● SHORT PROBLEM
Copy each of the rows below word for word, without changing a single line.

---

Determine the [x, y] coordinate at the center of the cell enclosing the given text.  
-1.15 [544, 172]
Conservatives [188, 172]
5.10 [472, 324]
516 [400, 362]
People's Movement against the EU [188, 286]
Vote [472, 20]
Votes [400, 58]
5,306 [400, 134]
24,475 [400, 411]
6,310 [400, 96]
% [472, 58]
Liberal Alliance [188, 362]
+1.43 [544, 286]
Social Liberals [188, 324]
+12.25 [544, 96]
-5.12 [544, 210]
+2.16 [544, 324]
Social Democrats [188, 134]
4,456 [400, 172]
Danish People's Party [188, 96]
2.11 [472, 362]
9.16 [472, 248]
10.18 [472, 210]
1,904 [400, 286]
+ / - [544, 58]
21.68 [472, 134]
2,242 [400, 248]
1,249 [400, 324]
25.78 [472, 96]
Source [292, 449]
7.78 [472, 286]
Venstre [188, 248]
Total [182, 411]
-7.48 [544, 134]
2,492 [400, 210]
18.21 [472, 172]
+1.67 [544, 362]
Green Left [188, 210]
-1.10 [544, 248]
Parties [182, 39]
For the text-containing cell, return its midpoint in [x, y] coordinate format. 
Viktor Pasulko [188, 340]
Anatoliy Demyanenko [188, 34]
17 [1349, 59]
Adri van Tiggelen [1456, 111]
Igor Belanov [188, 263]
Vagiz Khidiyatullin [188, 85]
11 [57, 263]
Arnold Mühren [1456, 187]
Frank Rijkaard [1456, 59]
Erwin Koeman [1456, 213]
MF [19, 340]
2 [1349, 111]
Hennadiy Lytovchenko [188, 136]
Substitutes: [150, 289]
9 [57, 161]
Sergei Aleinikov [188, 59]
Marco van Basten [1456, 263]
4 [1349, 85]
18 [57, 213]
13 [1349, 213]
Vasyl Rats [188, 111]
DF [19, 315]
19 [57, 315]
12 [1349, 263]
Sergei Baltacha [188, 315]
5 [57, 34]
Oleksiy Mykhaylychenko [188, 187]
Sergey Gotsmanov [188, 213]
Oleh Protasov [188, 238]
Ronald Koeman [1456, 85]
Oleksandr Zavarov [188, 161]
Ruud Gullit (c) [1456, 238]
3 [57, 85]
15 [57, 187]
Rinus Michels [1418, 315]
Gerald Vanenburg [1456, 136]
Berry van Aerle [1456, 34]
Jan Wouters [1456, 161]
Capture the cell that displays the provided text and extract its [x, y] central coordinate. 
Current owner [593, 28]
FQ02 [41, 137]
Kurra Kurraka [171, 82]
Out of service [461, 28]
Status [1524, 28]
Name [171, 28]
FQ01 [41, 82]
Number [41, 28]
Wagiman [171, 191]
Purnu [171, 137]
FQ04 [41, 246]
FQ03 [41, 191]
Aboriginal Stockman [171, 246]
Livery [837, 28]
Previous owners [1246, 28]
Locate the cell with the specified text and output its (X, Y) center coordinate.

---

● RESPONSE
Determine the [x, y] coordinate at the center of the cell enclosing the given text.  
-1.15 [544, 172]
Conservatives [188, 172]
5.10 [472, 324]
516 [400, 362]
People's Movement against the EU [188, 286]
Vote [472, 20]
Votes [400, 58]
5,306 [400, 134]
24,475 [400, 411]
6,310 [400, 96]
% [472, 58]
Liberal Alliance [188, 362]
+1.43 [544, 286]
Social Liberals [188, 324]
+12.25 [544, 96]
-5.12 [544, 210]
+2.16 [544, 324]
Social Democrats [188, 134]
4,456 [400, 172]
Danish People's Party [188, 96]
2.11 [472, 362]
9.16 [472, 248]
10.18 [472, 210]
1,904 [400, 286]
+ / - [544, 58]
21.68 [472, 134]
2,242 [400, 248]
1,249 [400, 324]
25.78 [472, 96]
Source [292, 449]
7.78 [472, 286]
Venstre [188, 248]
Total [182, 411]
-7.48 [544, 134]
2,492 [400, 210]
18.21 [472, 172]
+1.67 [544, 362]
Green Left [188, 210]
-1.10 [544, 248]
Parties [182, 39]
For the text-containing cell, return its midpoint in [x, y] coordinate format. 
Viktor Pasulko [188, 340]
Anatoliy Demyanenko [188, 34]
17 [1349, 59]
Adri van Tiggelen [1456, 111]
Igor Belanov [188, 263]
Vagiz Khidiyatullin [188, 85]
11 [57, 263]
Arnold Mühren [1456, 187]
Frank Rijkaard [1456, 59]
Erwin Koeman [1456, 213]
MF [19, 340]
2 [1349, 111]
Hennadiy Lytovchenko [188, 136]
Substitutes: [150, 289]
9 [57, 161]
Sergei Aleinikov [188, 59]
Marco van Basten [1456, 263]
4 [1349, 85]
18 [57, 213]
13 [1349, 213]
Vasyl Rats [188, 111]
DF [19, 315]
19 [57, 315]
12 [1349, 263]
Sergei Baltacha [188, 315]
5 [57, 34]
Oleksiy Mykhaylychenko [188, 187]
Sergey Gotsmanov [188, 213]
Oleh Protasov [188, 238]
Ronald Koeman [1456, 85]
Oleksandr Zavarov [188, 161]
Ruud Gullit (c) [1456, 238]
3 [57, 85]
15 [57, 187]
Rinus Michels [1418, 315]
Gerald Vanenburg [1456, 136]
Berry van Aerle [1456, 34]
Jan Wouters [1456, 161]
Capture the cell that displays the provided text and extract its [x, y] central coordinate. 
Current owner [593, 28]
FQ02 [41, 137]
Kurra Kurraka [171, 82]
Out of service [461, 28]
Status [1524, 28]
Name [171, 28]
FQ01 [41, 82]
Number [41, 28]
Wagiman [171, 191]
Purnu [171, 137]
FQ04 [41, 246]
FQ03 [41, 191]
Aboriginal Stockman [171, 246]
Livery [837, 28]
Previous owners [1246, 28]
Locate the cell with the specified text and output its (X, Y) center coordinate.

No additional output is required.